(What is expected): Word for word, give every line of the listing again.

### Extracted material ###

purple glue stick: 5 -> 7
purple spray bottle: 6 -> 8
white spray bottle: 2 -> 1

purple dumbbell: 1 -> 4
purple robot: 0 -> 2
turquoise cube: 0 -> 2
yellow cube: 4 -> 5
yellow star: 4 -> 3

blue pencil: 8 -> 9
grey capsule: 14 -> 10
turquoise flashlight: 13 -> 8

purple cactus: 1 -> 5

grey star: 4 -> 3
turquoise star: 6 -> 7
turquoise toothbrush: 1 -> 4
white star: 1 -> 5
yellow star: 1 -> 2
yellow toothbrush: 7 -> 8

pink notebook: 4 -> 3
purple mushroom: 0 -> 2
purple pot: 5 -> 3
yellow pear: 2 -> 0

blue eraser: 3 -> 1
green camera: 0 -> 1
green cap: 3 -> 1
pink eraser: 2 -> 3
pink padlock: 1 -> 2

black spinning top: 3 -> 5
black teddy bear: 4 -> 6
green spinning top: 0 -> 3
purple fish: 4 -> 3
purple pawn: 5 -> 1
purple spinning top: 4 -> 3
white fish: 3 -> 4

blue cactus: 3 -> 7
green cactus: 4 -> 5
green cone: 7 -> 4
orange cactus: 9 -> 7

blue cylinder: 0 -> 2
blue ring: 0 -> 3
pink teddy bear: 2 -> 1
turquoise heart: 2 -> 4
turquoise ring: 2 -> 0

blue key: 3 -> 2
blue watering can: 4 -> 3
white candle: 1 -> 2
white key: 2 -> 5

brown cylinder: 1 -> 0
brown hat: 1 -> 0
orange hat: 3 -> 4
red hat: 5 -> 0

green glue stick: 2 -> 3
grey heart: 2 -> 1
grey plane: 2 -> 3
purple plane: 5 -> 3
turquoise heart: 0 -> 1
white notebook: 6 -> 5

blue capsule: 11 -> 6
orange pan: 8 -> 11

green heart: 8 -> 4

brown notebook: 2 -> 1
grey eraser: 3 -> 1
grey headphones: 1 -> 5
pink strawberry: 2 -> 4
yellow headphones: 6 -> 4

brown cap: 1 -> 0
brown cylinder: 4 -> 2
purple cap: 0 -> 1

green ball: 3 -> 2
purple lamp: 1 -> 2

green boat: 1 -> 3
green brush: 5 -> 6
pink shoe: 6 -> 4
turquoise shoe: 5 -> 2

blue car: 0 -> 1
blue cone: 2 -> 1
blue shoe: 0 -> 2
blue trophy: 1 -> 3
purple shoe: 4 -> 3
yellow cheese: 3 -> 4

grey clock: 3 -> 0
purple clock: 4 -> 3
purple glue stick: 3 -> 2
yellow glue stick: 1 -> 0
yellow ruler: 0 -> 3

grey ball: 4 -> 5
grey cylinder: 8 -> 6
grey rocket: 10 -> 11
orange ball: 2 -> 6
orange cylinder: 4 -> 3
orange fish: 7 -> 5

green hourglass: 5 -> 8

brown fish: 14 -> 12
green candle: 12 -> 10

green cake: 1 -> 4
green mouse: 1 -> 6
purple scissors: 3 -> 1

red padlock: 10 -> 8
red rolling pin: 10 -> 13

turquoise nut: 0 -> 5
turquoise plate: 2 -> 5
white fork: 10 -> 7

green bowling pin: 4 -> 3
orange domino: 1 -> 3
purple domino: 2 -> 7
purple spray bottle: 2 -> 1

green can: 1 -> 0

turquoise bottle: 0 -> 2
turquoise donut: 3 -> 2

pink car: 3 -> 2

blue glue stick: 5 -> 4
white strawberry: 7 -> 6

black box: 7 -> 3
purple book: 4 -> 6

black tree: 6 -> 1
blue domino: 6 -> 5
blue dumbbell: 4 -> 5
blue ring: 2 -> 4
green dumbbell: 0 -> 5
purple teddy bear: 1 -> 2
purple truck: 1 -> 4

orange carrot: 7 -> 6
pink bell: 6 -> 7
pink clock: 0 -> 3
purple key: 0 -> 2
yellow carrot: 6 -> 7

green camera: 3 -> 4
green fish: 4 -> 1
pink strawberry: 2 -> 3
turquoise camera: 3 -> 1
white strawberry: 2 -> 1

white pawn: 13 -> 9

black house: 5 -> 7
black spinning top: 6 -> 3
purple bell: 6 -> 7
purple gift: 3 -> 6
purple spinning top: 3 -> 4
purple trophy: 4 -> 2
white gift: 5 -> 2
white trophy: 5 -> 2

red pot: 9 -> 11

###

(Answer for the task):
purple glue stick: 5 -> 7
purple spray bottle: 6 -> 8
white spray bottle: 2 -> 1

purple dumbbell: 1 -> 4
purple robot: 0 -> 2
turquoise cube: 0 -> 2
yellow cube: 4 -> 5
yellow star: 4 -> 3

blue pencil: 8 -> 9
grey capsule: 14 -> 10
turquoise flashlight: 13 -> 8

purple cactus: 1 -> 5

grey star: 4 -> 3
turquoise star: 6 -> 7
turquoise toothbrush: 1 -> 4
white star: 1 -> 5
yellow star: 1 -> 2
yellow toothbrush: 7 -> 8

pink notebook: 4 -> 3
purple mushroom: 0 -> 2
purple pot: 5 -> 3
yellow pear: 2 -> 0

blue eraser: 3 -> 1
green camera: 0 -> 1
green cap: 3 -> 1
pink eraser: 2 -> 3
pink padlock: 1 -> 2

black spinning top: 3 -> 5
black teddy bear: 4 -> 6
green spinning top: 0 -> 3
purple fish: 4 -> 3
purple pawn: 5 -> 1
purple spinning top: 4 -> 3
white fish: 3 -> 4

blue cactus: 3 -> 7
green cactus: 4 -> 5
green cone: 7 -> 4
orange cactus: 9 -> 7

blue cylinder: 0 -> 2
blue ring: 0 -> 3
pink teddy bear: 2 -> 1
turquoise heart: 2 -> 4
turquoise ring: 2 -> 0

blue key: 3 -> 2
blue watering can: 4 -> 3
white candle: 1 -> 2
white key: 2 -> 5

brown cylinder: 1 -> 0
brown hat: 1 -> 0
orange hat: 3 -> 4
red hat: 5 -> 0

green glue stick: 2 -> 3
grey heart: 2 -> 1
grey plane: 2 -> 3
purple plane: 5 -> 3
turquoise heart: 0 -> 1
white notebook: 6 -> 5

blue capsule: 11 -> 6
orange pan: 8 -> 11

green heart: 8 -> 4

brown notebook: 2 -> 1
grey eraser: 3 -> 1
grey headphones: 1 -> 5
pink strawberry: 2 -> 4
yellow headphones: 6 -> 4

brown cap: 1 -> 0
brown cylinder: 4 -> 2
purple cap: 0 -> 1

green ball: 3 -> 2
purple lamp: 1 -> 2

green boat: 1 -> 3
green brush: 5 -> 6
pink shoe: 6 -> 4
turquoise shoe: 5 -> 2

blue car: 0 -> 1
blue cone: 2 -> 1
blue shoe: 0 -> 2
blue trophy: 1 -> 3
purple shoe: 4 -> 3
yellow cheese: 3 -> 4

grey clock: 3 -> 0
purple clock: 4 -> 3
purple glue stick: 3 -> 2
yellow glue stick: 1 -> 0
yellow ruler: 0 -> 3

grey ball: 4 -> 5
grey cylinder: 8 -> 6
grey rocket: 10 -> 11
orange ball: 2 -> 6
orange cylinder: 4 -> 3
orange fish: 7 -> 5

green hourglass: 5 -> 8

brown fish: 14 -> 12
green candle: 12 -> 10

green cake: 1 -> 4
green mouse: 1 -> 6
purple scissors: 3 -> 1

red padlock: 10 -> 8
red rolling pin: 10 -> 13

turquoise nut: 0 -> 5
turquoise plate: 2 -> 5
white fork: 10 -> 7

green bowling pin: 4 -> 3
orange domino: 1 -> 3
purple domino: 2 -> 7
purple spray bottle: 2 -> 1

green can: 1 -> 0

turquoise bottle: 0 -> 2
turquoise donut: 3 -> 2

pink car: 3 -> 2

blue glue stick: 5 -> 4
white strawberry: 7 -> 6

black box: 7 -> 3
purple book: 4 -> 6

black tree: 6 -> 1
blue domino: 6 -> 5
blue dumbbell: 4 -> 5
blue ring: 2 -> 4
green dumbbell: 0 -> 5
purple teddy bear: 1 -> 2
purple truck: 1 -> 4

orange carrot: 7 -> 6
pink bell: 6 -> 7
pink clock: 0 -> 3
purple key: 0 -> 2
yellow carrot: 6 -> 7

green camera: 3 -> 4
green fish: 4 -> 1
pink strawberry: 2 -> 3
turquoise camera: 3 -> 1
white strawberry: 2 -> 1

white pawn: 13 -> 9

black house: 5 -> 7
black spinning top: 6 -> 3
purple bell: 6 -> 7
purple gift: 3 -> 6
purple spinning top: 3 -> 4
purple trophy: 4 -> 2
white gift: 5 -> 2
white trophy: 5 -> 2

red pot: 9 -> 11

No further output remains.